# EXERCISE AIM:
The listing that follows must be given again in full and exactly.

# TASK DATA:

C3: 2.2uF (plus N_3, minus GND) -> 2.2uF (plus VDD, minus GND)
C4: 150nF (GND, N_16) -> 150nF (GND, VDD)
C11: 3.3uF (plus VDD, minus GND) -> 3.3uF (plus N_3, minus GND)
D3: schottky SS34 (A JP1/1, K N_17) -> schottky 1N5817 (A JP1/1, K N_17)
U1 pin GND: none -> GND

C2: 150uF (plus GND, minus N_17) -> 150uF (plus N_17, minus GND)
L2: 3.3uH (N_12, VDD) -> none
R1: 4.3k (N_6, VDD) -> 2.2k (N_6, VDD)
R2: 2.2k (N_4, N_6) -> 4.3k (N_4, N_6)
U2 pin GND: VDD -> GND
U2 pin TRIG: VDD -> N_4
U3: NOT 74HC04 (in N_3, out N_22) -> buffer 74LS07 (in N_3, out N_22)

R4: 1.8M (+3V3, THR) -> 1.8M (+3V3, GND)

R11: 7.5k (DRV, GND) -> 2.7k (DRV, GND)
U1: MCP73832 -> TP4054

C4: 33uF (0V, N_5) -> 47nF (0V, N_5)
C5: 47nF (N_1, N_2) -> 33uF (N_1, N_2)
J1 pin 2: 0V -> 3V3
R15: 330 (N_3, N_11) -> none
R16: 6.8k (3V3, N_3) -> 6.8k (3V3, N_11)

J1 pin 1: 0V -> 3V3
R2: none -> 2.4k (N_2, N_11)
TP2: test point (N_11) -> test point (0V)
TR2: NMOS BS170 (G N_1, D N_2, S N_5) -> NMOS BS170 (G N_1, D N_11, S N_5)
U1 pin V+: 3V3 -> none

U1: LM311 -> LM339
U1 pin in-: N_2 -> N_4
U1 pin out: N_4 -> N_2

# ANSWER AREA:
C3: 2.2uF (plus N_3, minus GND) -> 2.2uF (plus VDD, minus GND)
C4: 150nF (GND, N_16) -> 150nF (GND, VDD)
C11: 3.3uF (plus VDD, minus GND) -> 3.3uF (plus N_3, minus GND)
D3: schottky SS34 (A JP1/1, K N_17) -> schottky 1N5817 (A JP1/1, K N_17)
U1 pin GND: none -> GND

C2: 150uF (plus GND, minus N_17) -> 150uF (plus N_17, minus GND)
L2: 3.3uH (N_12, VDD) -> none
R1: 4.3k (N_6, VDD) -> 2.2k (N_6, VDD)
R2: 2.2k (N_4, N_6) -> 4.3k (N_4, N_6)
U2 pin GND: VDD -> GND
U2 pin TRIG: VDD -> N_4
U3: NOT 74HC04 (in N_3, out N_22) -> buffer 74LS07 (in N_3, out N_22)

R4: 1.8M (+3V3, THR) -> 1.8M (+3V3, GND)

R11: 7.5k (DRV, GND) -> 2.7k (DRV, GND)
U1: MCP73832 -> TP4054

C4: 33uF (0V, N_5) -> 47nF (0V, N_5)
C5: 47nF (N_1, N_2) -> 33uF (N_1, N_2)
J1 pin 2: 0V -> 3V3
R15: 330 (N_3, N_11) -> none
R16: 6.8k (3V3, N_3) -> 6.8k (3V3, N_11)

J1 pin 1: 0V -> 3V3
R2: none -> 2.4k (N_2, N_11)
TP2: test point (N_11) -> test point (0V)
TR2: NMOS BS170 (G N_1, D N_2, S N_5) -> NMOS BS170 (G N_1, D N_11, S N_5)
U1 pin V+: 3V3 -> none

U1: LM311 -> LM339
U1 pin in-: N_2 -> N_4
U1 pin out: N_4 -> N_2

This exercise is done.